== Work item ==
Output every record word for word.

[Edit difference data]
○ ○ ○

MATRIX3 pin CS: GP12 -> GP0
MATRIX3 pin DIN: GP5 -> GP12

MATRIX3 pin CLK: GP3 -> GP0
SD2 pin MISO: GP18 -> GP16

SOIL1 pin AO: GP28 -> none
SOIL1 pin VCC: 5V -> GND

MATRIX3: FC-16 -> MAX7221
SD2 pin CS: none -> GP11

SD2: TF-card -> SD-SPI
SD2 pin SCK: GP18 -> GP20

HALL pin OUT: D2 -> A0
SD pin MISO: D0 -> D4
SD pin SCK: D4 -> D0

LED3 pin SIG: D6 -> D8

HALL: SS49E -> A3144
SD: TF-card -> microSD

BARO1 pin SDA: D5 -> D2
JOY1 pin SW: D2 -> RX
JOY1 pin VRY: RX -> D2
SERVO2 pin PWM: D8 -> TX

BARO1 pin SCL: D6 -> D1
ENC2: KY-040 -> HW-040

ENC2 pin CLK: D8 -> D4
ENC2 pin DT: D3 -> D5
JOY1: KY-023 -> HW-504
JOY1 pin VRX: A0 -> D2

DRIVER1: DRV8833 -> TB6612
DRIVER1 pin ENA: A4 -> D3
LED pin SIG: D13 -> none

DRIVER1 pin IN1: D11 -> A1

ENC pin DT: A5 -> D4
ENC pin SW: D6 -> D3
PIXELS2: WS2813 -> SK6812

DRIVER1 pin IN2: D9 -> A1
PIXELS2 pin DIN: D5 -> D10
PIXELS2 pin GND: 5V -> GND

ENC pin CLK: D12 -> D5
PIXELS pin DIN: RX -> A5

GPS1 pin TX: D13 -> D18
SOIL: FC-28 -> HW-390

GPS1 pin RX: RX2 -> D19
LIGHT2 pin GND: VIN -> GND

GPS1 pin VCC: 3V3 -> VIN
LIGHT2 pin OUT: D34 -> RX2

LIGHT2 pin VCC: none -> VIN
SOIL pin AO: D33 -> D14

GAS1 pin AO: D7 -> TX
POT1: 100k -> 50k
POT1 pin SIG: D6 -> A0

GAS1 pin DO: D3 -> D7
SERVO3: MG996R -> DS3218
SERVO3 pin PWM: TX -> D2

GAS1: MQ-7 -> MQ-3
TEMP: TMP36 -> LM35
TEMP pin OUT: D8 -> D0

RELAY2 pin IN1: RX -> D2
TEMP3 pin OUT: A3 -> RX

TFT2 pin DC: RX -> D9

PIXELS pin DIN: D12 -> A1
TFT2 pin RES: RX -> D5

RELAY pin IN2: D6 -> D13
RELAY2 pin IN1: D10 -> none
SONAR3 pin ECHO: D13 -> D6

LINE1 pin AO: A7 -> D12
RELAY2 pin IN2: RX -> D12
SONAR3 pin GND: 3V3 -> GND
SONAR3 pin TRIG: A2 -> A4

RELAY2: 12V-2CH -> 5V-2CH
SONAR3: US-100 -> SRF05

○ ○ ○

== Expected answer ==
MATRIX3 pin CS: GP12 -> GP0
MATRIX3 pin DIN: GP5 -> GP12

MATRIX3 pin CLK: GP3 -> GP0
SD2 pin MISO: GP18 -> GP16

SOIL1 pin AO: GP28 -> none
SOIL1 pin VCC: 5V -> GND

MATRIX3: FC-16 -> MAX7221
SD2 pin CS: none -> GP11

SD2: TF-card -> SD-SPI
SD2 pin SCK: GP18 -> GP20

HALL pin OUT: D2 -> A0
SD pin MISO: D0 -> D4
SD pin SCK: D4 -> D0

LED3 pin SIG: D6 -> D8

HALL: SS49E -> A3144
SD: TF-card -> microSD

BARO1 pin SDA: D5 -> D2
JOY1 pin SW: D2 -> RX
JOY1 pin VRY: RX -> D2
SERVO2 pin PWM: D8 -> TX

BARO1 pin SCL: D6 -> D1
ENC2: KY-040 -> HW-040

ENC2 pin CLK: D8 -> D4
ENC2 pin DT: D3 -> D5
JOY1: KY-023 -> HW-504
JOY1 pin VRX: A0 -> D2

DRIVER1: DRV8833 -> TB6612
DRIVER1 pin ENA: A4 -> D3
LED pin SIG: D13 -> none

DRIVER1 pin IN1: D11 -> A1

ENC pin DT: A5 -> D4
ENC pin SW: D6 -> D3
PIXELS2: WS2813 -> SK6812

DRIVER1 pin IN2: D9 -> A1
PIXELS2 pin DIN: D5 -> D10
PIXELS2 pin GND: 5V -> GND

ENC pin CLK: D12 -> D5
PIXELS pin DIN: RX -> A5

GPS1 pin TX: D13 -> D18
SOIL: FC-28 -> HW-390

GPS1 pin RX: RX2 -> D19
LIGHT2 pin GND: VIN -> GND

GPS1 pin VCC: 3V3 -> VIN
LIGHT2 pin OUT: D34 -> RX2

LIGHT2 pin VCC: none -> VIN
SOIL pin AO: D33 -> D14

GAS1 pin AO: D7 -> TX
POT1: 100k -> 50k
POT1 pin SIG: D6 -> A0

GAS1 pin DO: D3 -> D7
SERVO3: MG996R -> DS3218
SERVO3 pin PWM: TX -> D2

GAS1: MQ-7 -> MQ-3
TEMP: TMP36 -> LM35
TEMP pin OUT: D8 -> D0

RELAY2 pin IN1: RX -> D2
TEMP3 pin OUT: A3 -> RX

TFT2 pin DC: RX -> D9

PIXELS pin DIN: D12 -> A1
TFT2 pin RES: RX -> D5

RELAY pin IN2: D6 -> D13
RELAY2 pin IN1: D10 -> none
SONAR3 pin ECHO: D13 -> D6

LINE1 pin AO: A7 -> D12
RELAY2 pin IN2: RX -> D12
SONAR3 pin GND: 3V3 -> GND
SONAR3 pin TRIG: A2 -> A4

RELAY2: 12V-2CH -> 5V-2CH
SONAR3: US-100 -> SRF05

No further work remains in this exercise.